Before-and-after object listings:
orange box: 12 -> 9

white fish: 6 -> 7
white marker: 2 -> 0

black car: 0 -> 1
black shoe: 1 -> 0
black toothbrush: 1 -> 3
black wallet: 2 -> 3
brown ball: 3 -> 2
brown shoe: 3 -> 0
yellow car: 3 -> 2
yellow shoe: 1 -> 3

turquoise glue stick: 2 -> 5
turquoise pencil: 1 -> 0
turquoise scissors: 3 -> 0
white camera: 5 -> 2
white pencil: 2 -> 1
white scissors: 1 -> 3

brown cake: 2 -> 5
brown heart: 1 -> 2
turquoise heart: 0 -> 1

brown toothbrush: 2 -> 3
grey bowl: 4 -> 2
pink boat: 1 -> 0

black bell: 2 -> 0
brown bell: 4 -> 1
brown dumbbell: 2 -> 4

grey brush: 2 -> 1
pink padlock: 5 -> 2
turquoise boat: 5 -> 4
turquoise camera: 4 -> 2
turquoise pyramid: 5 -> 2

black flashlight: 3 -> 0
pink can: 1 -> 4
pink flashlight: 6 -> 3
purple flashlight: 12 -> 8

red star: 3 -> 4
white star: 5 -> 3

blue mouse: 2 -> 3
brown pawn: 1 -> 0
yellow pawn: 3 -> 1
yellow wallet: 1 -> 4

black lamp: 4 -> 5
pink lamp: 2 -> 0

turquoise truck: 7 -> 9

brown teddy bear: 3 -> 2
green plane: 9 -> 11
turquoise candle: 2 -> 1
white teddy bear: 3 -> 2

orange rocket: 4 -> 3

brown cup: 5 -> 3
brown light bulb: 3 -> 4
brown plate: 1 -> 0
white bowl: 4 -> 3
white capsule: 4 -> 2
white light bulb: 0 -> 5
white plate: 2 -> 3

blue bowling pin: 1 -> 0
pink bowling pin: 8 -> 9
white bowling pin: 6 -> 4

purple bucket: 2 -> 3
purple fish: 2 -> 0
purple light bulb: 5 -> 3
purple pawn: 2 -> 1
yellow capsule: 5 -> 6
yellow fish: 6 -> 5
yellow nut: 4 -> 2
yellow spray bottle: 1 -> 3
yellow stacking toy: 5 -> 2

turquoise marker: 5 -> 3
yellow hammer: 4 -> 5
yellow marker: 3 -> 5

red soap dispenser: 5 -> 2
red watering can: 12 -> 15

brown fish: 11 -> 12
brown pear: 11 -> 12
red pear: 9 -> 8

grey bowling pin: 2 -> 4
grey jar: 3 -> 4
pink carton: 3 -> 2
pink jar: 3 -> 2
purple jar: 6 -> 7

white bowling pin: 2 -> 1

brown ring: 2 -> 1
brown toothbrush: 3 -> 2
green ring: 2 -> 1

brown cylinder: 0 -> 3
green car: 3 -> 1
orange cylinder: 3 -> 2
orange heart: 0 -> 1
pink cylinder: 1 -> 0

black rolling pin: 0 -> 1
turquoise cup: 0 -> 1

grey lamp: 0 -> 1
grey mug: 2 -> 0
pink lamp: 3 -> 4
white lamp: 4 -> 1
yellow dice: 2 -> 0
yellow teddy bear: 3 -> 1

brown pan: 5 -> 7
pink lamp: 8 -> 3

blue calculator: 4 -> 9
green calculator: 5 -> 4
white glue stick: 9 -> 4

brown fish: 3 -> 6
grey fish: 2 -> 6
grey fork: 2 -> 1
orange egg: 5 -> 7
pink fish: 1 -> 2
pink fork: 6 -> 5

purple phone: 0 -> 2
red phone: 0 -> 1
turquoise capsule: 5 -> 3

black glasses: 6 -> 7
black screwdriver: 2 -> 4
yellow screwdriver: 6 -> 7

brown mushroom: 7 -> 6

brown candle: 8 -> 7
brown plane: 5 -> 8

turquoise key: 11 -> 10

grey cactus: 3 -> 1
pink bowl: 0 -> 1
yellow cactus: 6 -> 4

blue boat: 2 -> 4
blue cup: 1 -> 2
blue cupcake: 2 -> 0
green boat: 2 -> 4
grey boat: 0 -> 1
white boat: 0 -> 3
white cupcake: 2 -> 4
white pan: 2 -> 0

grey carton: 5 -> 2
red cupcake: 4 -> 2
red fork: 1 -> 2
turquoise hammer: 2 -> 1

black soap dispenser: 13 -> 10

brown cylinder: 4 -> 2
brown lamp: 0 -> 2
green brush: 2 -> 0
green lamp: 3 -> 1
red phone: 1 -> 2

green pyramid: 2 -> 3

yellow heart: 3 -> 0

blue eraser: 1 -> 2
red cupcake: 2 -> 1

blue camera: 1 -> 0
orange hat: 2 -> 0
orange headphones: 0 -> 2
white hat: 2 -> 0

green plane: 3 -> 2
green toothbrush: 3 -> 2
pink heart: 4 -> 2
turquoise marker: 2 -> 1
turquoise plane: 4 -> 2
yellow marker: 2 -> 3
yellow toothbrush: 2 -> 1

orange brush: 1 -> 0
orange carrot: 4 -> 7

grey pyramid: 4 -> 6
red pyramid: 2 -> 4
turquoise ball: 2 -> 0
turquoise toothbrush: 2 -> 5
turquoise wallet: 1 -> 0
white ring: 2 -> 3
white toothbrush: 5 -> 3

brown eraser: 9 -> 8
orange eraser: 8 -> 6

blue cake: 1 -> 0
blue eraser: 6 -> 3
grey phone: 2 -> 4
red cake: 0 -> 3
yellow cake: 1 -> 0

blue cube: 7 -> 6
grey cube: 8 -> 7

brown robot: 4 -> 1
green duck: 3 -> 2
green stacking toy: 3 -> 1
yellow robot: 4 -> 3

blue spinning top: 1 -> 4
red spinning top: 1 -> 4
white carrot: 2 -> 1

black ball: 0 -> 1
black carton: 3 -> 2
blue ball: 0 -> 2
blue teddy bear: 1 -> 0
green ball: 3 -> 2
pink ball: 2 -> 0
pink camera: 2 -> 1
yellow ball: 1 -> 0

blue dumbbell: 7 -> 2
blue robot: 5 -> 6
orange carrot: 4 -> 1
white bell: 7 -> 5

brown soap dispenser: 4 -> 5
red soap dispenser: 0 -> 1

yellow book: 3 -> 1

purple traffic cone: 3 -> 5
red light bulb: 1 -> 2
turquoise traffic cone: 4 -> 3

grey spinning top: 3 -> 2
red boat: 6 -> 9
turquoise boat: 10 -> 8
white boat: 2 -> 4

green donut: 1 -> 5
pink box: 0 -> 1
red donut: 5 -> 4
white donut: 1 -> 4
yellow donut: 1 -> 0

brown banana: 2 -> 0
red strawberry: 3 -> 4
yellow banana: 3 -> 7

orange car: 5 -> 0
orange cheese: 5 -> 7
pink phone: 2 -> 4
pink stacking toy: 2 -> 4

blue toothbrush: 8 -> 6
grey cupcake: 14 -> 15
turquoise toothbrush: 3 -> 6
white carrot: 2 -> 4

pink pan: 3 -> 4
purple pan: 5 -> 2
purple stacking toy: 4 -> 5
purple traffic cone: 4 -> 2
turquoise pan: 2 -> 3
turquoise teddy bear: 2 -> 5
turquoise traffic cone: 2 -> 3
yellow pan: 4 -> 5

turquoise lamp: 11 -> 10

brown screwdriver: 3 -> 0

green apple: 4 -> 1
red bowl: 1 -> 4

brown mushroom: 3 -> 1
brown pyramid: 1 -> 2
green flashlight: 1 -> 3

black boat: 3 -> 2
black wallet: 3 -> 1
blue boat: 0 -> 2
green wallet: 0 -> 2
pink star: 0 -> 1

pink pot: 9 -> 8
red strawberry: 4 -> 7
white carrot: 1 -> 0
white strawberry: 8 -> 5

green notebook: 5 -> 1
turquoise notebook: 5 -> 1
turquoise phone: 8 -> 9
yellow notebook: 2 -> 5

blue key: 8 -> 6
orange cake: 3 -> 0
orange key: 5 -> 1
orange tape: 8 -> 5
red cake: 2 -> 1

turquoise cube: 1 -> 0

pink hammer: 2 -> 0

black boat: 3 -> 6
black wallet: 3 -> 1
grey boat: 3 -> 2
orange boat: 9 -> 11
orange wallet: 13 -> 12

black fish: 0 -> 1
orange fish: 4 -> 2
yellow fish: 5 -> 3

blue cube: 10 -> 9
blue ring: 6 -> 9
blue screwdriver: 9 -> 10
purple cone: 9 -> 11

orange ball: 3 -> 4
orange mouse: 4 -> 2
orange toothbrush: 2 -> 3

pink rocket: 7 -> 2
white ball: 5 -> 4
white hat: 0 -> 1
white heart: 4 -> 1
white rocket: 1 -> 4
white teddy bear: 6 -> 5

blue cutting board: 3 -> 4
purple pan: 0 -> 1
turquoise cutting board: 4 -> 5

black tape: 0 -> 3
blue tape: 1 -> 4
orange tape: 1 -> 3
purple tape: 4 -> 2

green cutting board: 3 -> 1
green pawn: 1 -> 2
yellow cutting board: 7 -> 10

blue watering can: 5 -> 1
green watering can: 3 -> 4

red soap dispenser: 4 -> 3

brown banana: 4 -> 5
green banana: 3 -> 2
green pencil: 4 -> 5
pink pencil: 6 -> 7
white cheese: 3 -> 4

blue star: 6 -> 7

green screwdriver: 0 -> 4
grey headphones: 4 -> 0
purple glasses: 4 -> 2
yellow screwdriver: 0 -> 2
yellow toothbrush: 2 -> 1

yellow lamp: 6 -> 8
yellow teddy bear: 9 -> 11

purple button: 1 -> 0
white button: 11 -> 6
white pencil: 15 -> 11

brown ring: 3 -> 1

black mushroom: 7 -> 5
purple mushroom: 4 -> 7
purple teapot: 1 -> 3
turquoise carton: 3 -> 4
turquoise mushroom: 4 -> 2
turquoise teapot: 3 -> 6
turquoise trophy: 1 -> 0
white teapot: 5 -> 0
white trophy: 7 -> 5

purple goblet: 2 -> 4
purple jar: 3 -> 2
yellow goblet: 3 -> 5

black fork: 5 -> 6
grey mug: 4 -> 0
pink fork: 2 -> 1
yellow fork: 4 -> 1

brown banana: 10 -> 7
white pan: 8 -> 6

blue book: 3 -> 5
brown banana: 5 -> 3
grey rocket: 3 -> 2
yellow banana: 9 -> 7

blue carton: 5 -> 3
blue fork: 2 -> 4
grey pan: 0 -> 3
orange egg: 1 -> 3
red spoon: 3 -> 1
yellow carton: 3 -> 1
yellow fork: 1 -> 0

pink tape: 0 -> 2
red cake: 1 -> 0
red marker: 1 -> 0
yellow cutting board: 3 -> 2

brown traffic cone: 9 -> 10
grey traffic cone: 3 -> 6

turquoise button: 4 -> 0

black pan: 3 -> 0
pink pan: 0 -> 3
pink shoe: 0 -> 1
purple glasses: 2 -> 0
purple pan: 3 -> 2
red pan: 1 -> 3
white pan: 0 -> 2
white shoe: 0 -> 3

Task instructions | For every line above that holds the word "bowling", report the whole line.

Completed exercise |
blue bowling pin: 1 -> 0
pink bowling pin: 8 -> 9
white bowling pin: 6 -> 4
grey bowling pin: 2 -> 4
white bowling pin: 2 -> 1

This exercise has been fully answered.